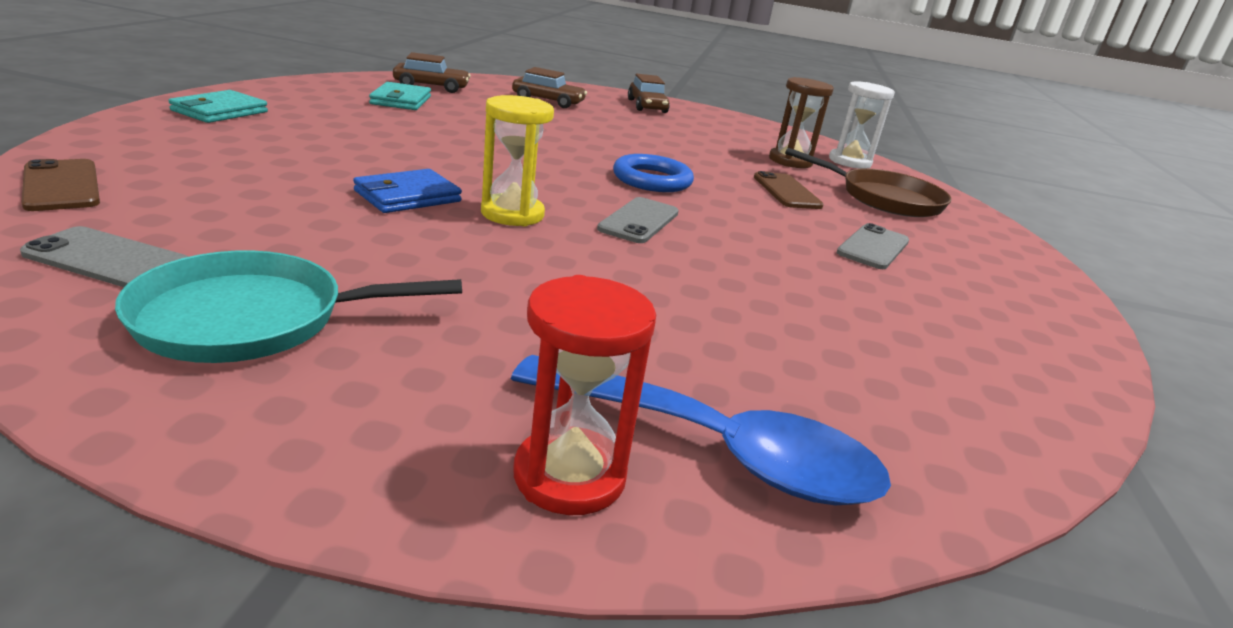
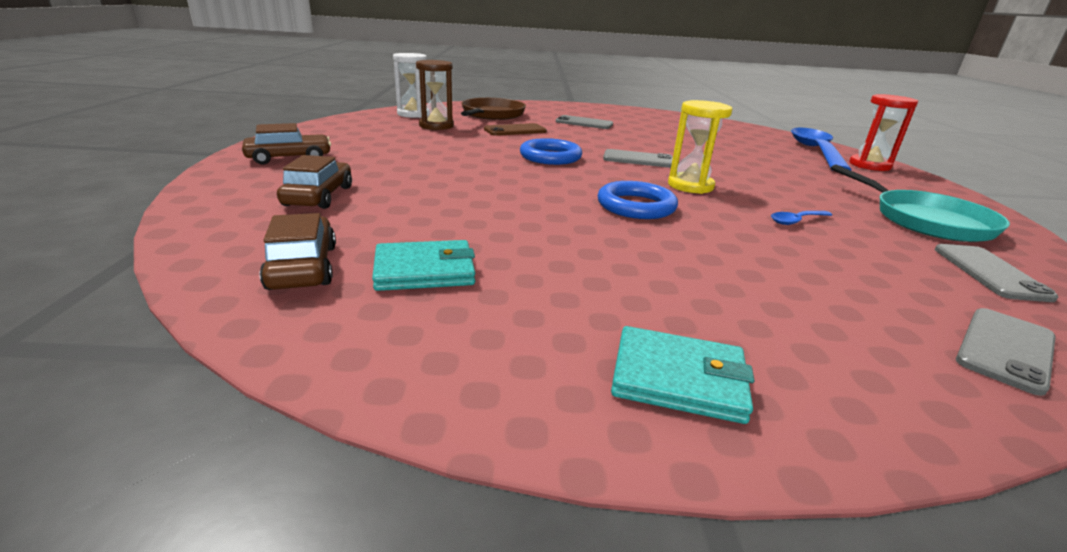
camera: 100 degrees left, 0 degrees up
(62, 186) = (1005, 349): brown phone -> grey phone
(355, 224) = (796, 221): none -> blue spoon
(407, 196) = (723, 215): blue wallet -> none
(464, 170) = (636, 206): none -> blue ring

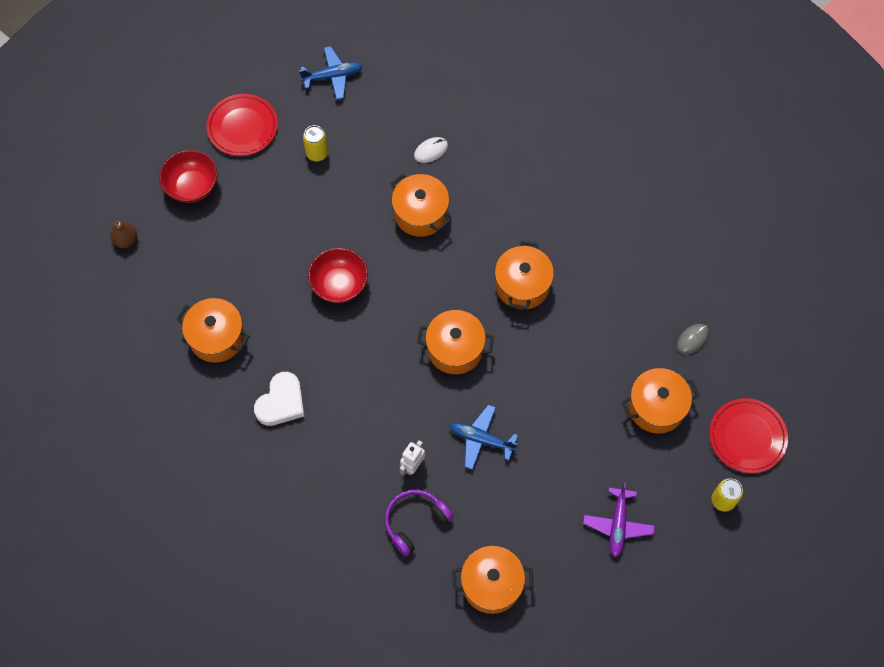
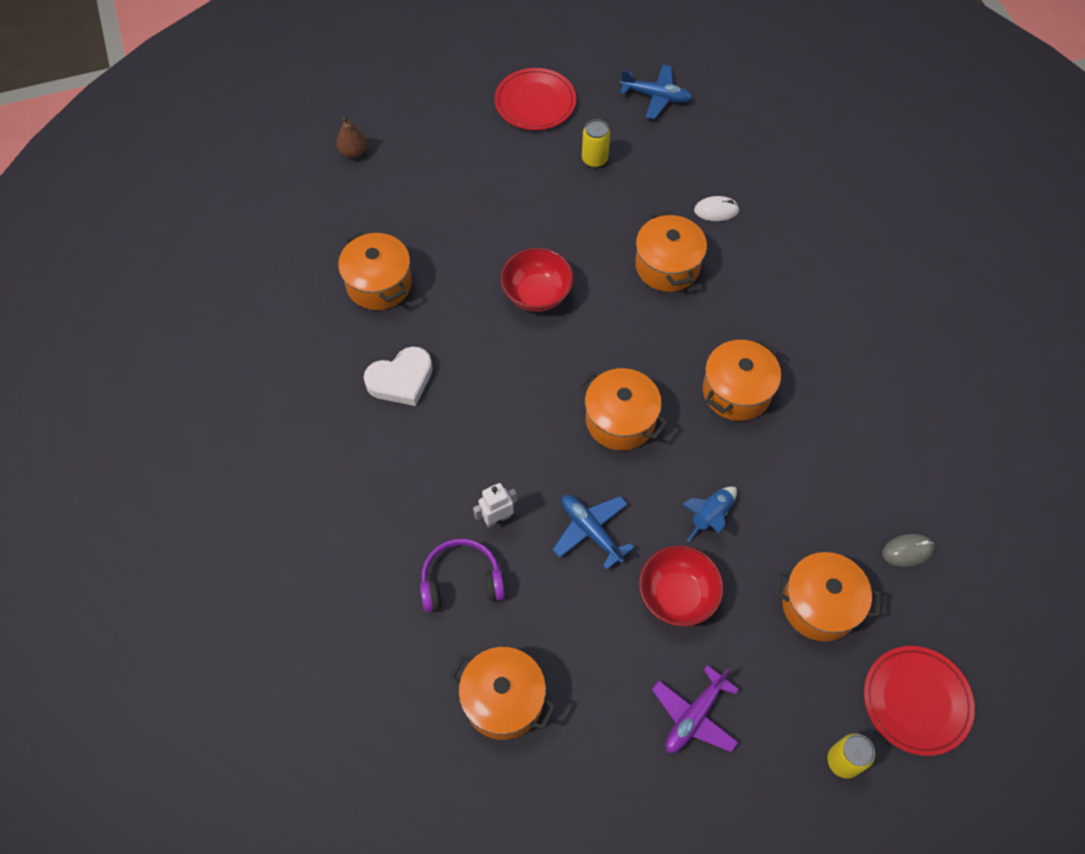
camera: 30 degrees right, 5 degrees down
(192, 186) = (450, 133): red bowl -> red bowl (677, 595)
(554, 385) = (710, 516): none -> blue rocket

> [WHAT THE TASK ASKS]:
The data must come back word for word, with every picture removed.

> [ANSWER FOR THIS EXERCISE]:
camera: 100 degrees left, 0 degrees up
(62, 186) = (1005, 349): brown phone -> grey phone
(355, 224) = (796, 221): none -> blue spoon
(407, 196) = (723, 215): blue wallet -> none
(464, 170) = (636, 206): none -> blue ring

camera: 30 degrees right, 5 degrees down
(192, 186) = (450, 133): red bowl -> red bowl (677, 595)
(554, 385) = (710, 516): none -> blue rocket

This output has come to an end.